### ABOUT THIS EXERCISE
With the line containing "red diamond: (32, 114)" as the start and the line containing "green star: (98, 86) -> (101, 79), turned 30" as the end, transcribe that span of the entries below exactly, including both.

### DATA RECORDS
****

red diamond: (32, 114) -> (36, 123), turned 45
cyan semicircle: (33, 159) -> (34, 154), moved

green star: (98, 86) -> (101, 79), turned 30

****

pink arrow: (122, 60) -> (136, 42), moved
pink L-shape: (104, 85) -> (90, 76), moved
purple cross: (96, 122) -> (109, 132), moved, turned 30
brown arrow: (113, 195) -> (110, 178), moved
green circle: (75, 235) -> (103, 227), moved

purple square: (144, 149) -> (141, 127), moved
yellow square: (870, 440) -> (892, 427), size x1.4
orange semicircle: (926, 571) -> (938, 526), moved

****

### RESULT BELOW
red diamond: (32, 114) -> (36, 123), turned 45
cyan semicircle: (33, 159) -> (34, 154), moved

green star: (98, 86) -> (101, 79), turned 30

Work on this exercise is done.